[PROBLEM TO SOLVE] Repeat each record exactly. Any picture gets left out.

[PROVIDED INFORMATION]
★ ★ ★

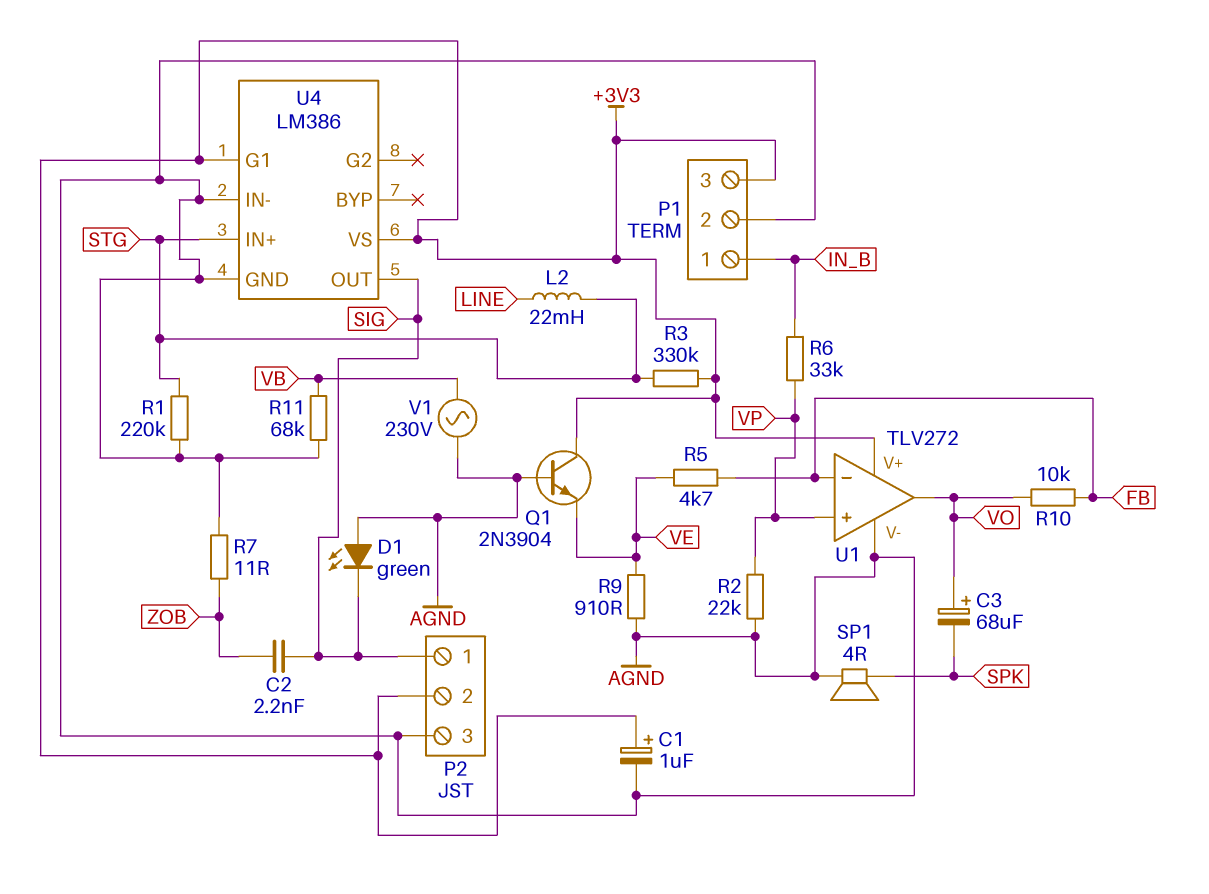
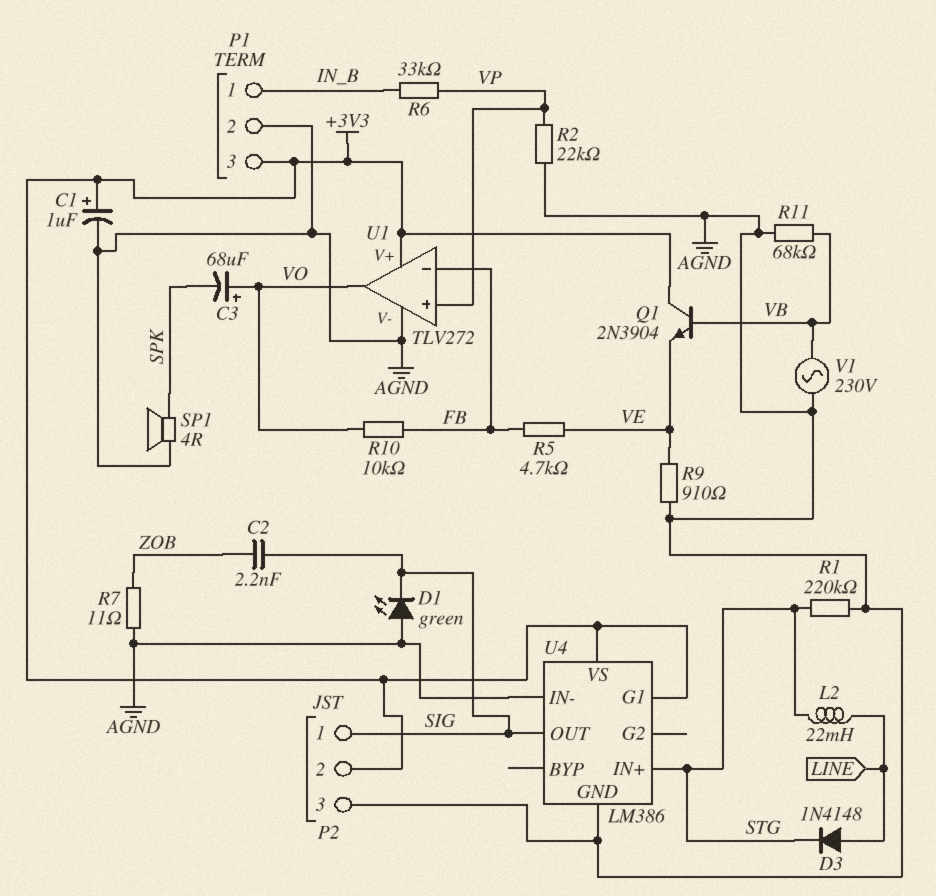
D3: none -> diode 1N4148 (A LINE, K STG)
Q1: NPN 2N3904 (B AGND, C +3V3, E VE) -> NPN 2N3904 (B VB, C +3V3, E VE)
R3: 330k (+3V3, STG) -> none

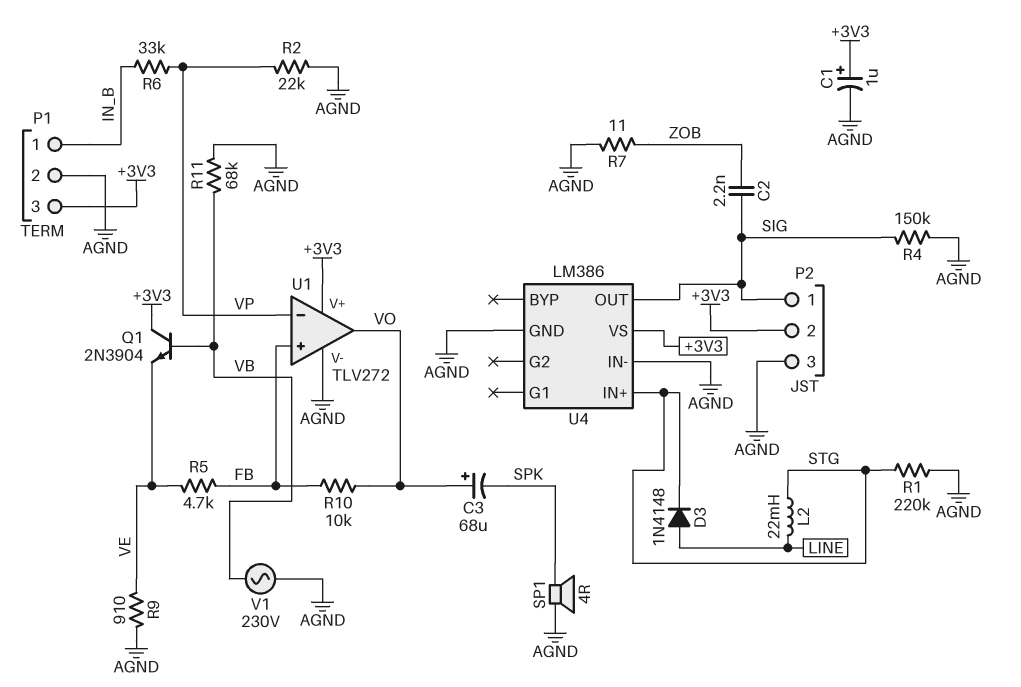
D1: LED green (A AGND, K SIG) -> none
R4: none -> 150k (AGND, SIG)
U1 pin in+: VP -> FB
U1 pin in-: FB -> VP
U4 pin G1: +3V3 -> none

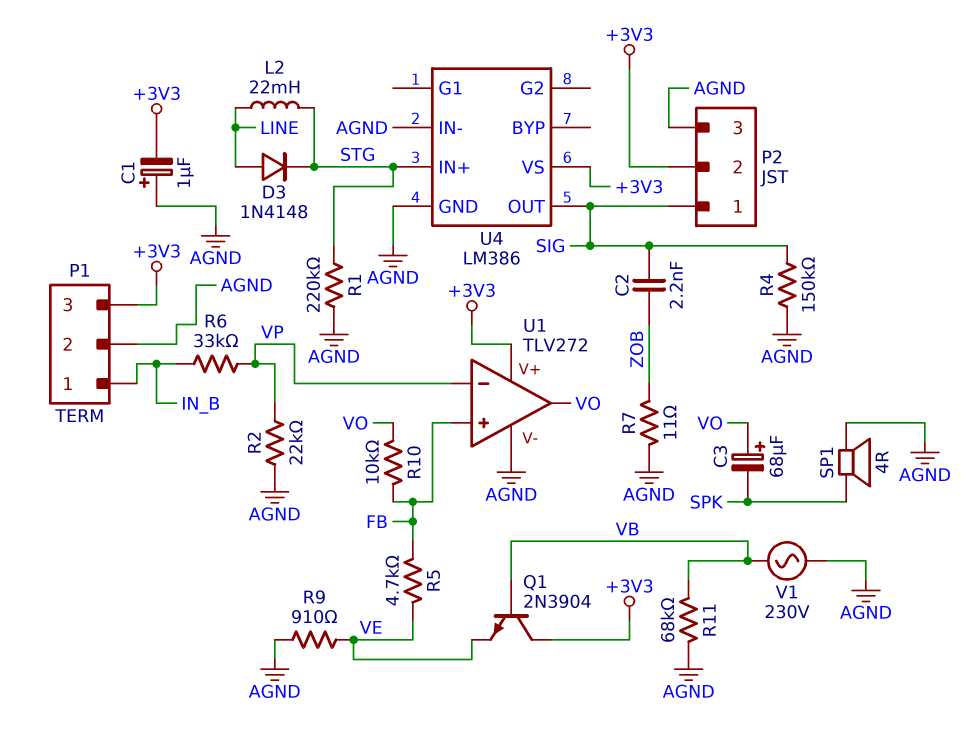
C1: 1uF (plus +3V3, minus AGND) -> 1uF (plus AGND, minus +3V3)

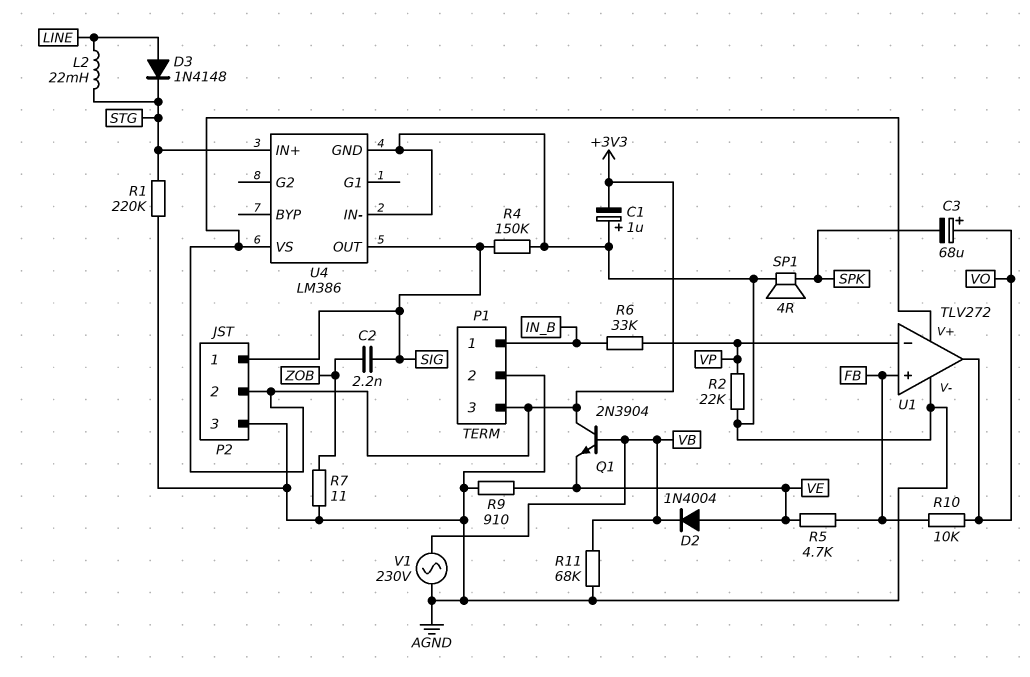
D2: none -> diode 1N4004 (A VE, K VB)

★ ★ ★

[ANSWER SECTION]
D3: none -> diode 1N4148 (A LINE, K STG)
Q1: NPN 2N3904 (B AGND, C +3V3, E VE) -> NPN 2N3904 (B VB, C +3V3, E VE)
R3: 330k (+3V3, STG) -> none

D1: LED green (A AGND, K SIG) -> none
R4: none -> 150k (AGND, SIG)
U1 pin in+: VP -> FB
U1 pin in-: FB -> VP
U4 pin G1: +3V3 -> none

C1: 1uF (plus +3V3, minus AGND) -> 1uF (plus AGND, minus +3V3)

D2: none -> diode 1N4004 (A VE, K VB)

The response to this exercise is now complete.